Task requirements: Report every line below that has the string "bowl" in it.

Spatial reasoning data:
========================
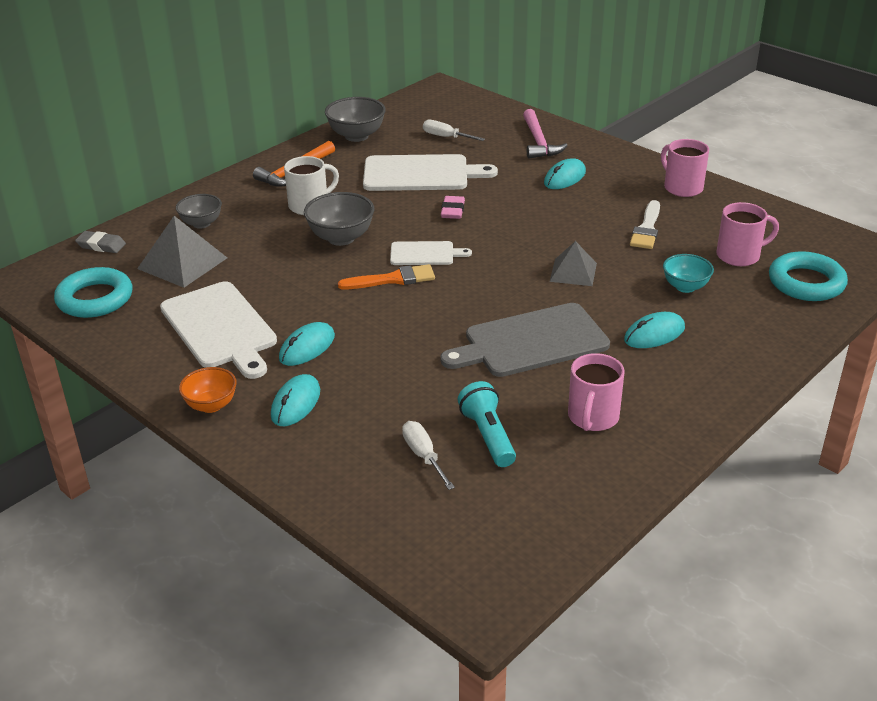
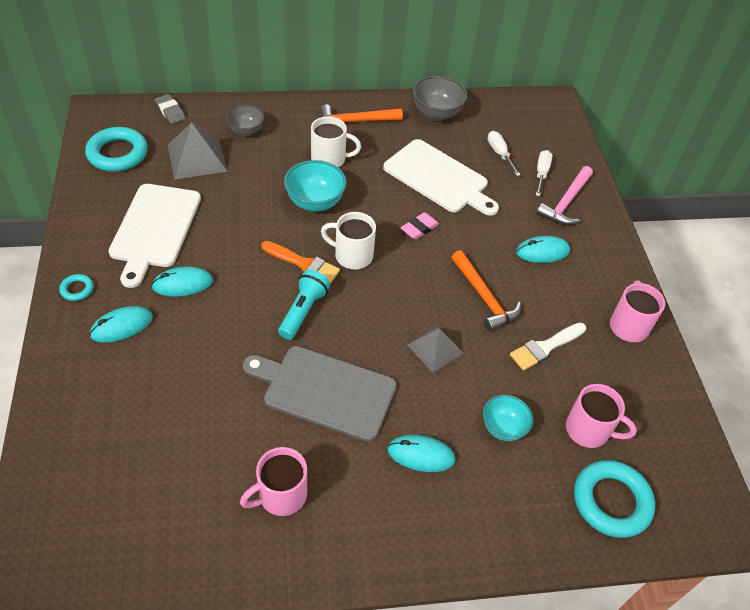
camera: 35 degrees right, 15 degrees up
(211, 405) = (77, 289): orange bowl -> turquoise ring
(341, 238) = (315, 202): grey bowl -> turquoise bowl
(424, 456) = (138, 434): white screwdriver -> white screwdriver (541, 173)
(425, 254) = (352, 255): white cutting board -> white mug
(488, 436) = (196, 451): turquoise flashlight -> turquoise flashlight (303, 311)
(563, 224) = (484, 297): none -> orange hammer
========================
Answer to this exercise:
(211, 405) = (77, 289): orange bowl -> turquoise ring
(341, 238) = (315, 202): grey bowl -> turquoise bowl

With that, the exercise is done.